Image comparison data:
######

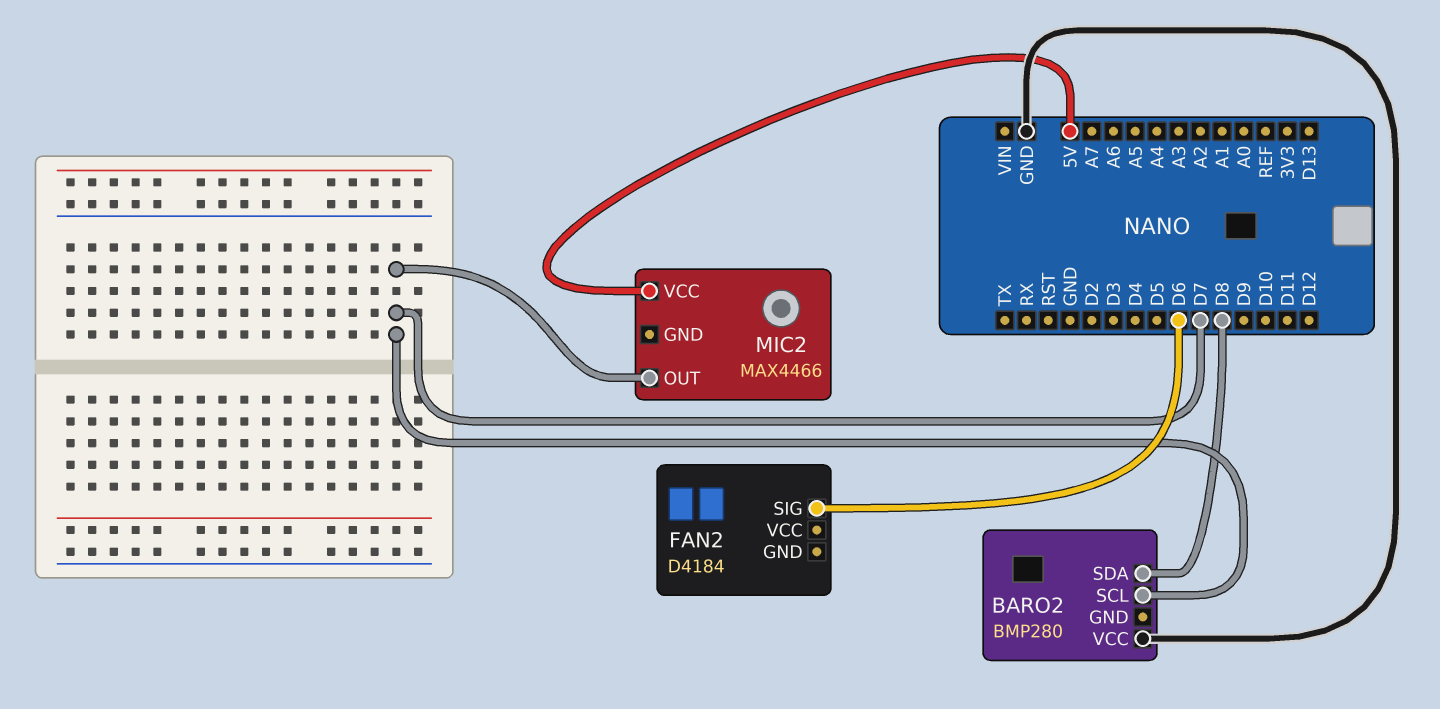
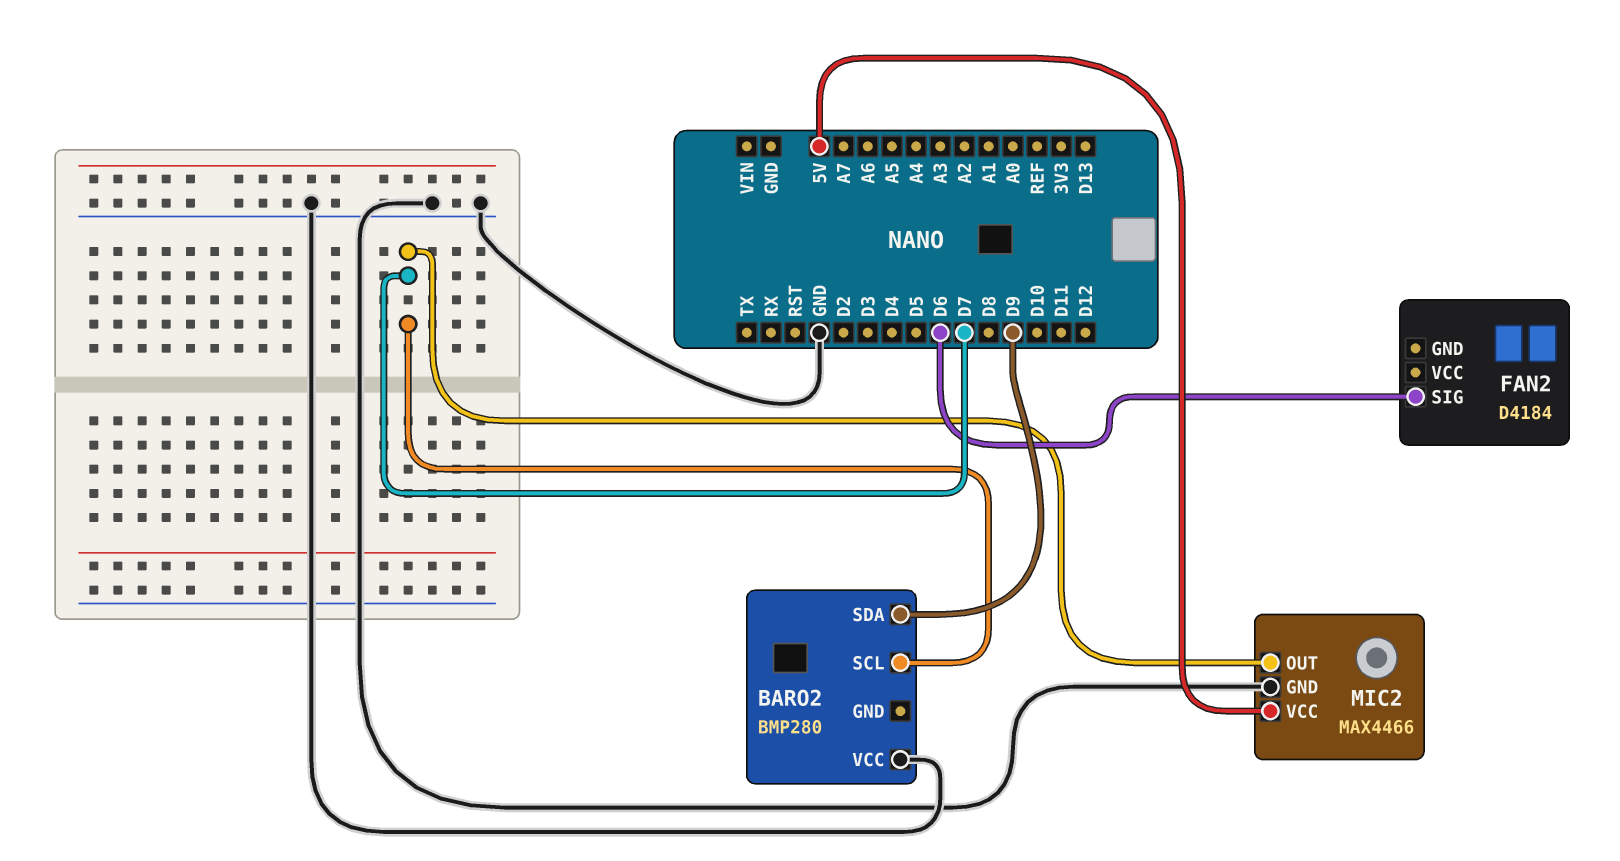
BARO2 pin SDA: D8 -> D9
MIC2 pin GND: none -> GND

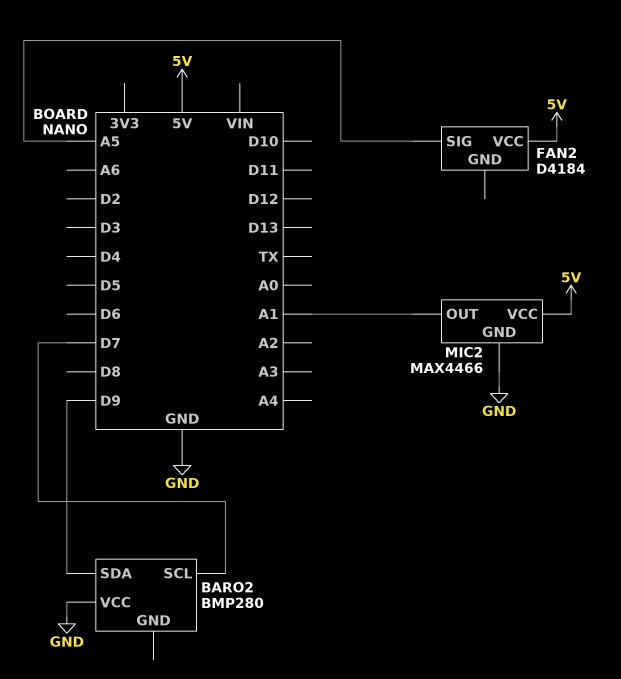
FAN2 pin SIG: D6 -> A5
FAN2 pin VCC: none -> 5V
MIC2 pin OUT: D7 -> A1

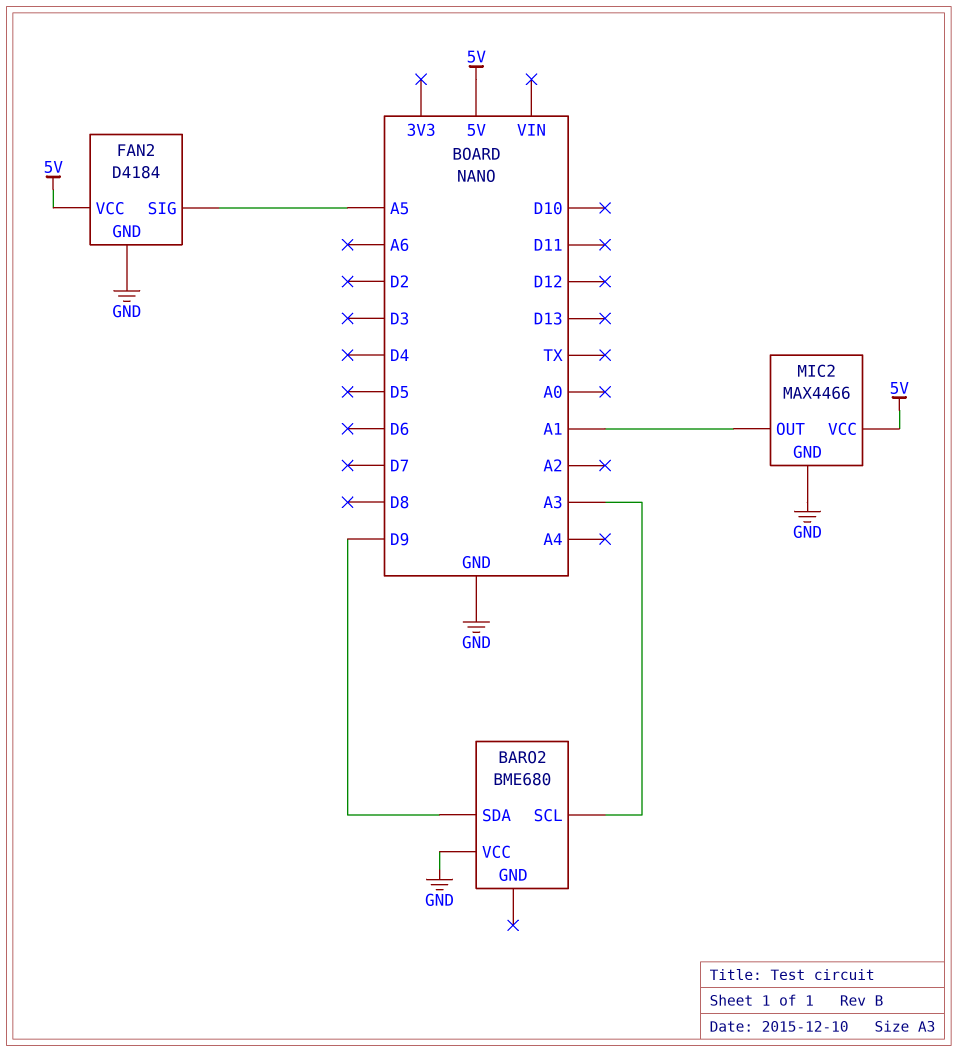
BARO2: BMP280 -> BME680
BARO2 pin SCL: D7 -> A3
FAN2 pin GND: none -> GND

######

Activity ▸ Your reply should hold only the lines running from the one with "FAN2 pin SIG: D6 -> A5" to the end of the data above, set down exactly, pictures omitted.

Completed task ▸
FAN2 pin SIG: D6 -> A5
FAN2 pin VCC: none -> 5V
MIC2 pin OUT: D7 -> A1

BARO2: BMP280 -> BME680
BARO2 pin SCL: D7 -> A3
FAN2 pin GND: none -> GND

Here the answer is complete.